*TASK REQUIREMENTS*
Keep to the lines from the one with "green pencil: 3 -> 6" through the end of the data, and write them out exactly.

◇ ◇ ◇ ◇ ◇ ◇ ◇

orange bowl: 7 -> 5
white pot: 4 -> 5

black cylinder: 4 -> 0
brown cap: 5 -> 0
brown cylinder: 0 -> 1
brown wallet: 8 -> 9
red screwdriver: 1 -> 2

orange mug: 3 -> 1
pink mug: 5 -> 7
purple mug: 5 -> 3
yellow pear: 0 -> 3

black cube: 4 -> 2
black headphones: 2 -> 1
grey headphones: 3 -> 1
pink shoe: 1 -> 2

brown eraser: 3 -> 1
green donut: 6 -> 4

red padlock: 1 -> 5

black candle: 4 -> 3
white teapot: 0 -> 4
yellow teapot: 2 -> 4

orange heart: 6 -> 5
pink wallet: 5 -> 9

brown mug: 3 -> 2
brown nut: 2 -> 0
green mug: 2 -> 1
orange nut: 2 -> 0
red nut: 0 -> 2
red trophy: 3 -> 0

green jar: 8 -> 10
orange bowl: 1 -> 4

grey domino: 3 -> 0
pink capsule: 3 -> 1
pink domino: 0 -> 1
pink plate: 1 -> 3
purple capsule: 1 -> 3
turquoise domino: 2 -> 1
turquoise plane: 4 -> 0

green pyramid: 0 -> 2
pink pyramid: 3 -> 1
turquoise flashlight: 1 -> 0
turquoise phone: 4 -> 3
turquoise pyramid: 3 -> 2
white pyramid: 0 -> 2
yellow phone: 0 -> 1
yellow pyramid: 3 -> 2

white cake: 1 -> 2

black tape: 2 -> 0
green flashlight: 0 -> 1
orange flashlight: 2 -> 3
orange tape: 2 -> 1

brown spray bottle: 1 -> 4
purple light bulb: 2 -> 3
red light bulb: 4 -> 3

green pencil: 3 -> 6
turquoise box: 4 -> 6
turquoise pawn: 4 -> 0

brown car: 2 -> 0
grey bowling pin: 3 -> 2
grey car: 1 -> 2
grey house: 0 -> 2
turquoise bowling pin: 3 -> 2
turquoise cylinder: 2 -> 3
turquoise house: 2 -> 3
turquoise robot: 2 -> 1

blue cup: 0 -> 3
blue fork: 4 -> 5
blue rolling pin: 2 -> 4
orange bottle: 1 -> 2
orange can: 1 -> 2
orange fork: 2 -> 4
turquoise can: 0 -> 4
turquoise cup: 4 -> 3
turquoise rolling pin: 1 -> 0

◇ ◇ ◇ ◇ ◇ ◇ ◇

*ANSWER AREA*
green pencil: 3 -> 6
turquoise box: 4 -> 6
turquoise pawn: 4 -> 0

brown car: 2 -> 0
grey bowling pin: 3 -> 2
grey car: 1 -> 2
grey house: 0 -> 2
turquoise bowling pin: 3 -> 2
turquoise cylinder: 2 -> 3
turquoise house: 2 -> 3
turquoise robot: 2 -> 1

blue cup: 0 -> 3
blue fork: 4 -> 5
blue rolling pin: 2 -> 4
orange bottle: 1 -> 2
orange can: 1 -> 2
orange fork: 2 -> 4
turquoise can: 0 -> 4
turquoise cup: 4 -> 3
turquoise rolling pin: 1 -> 0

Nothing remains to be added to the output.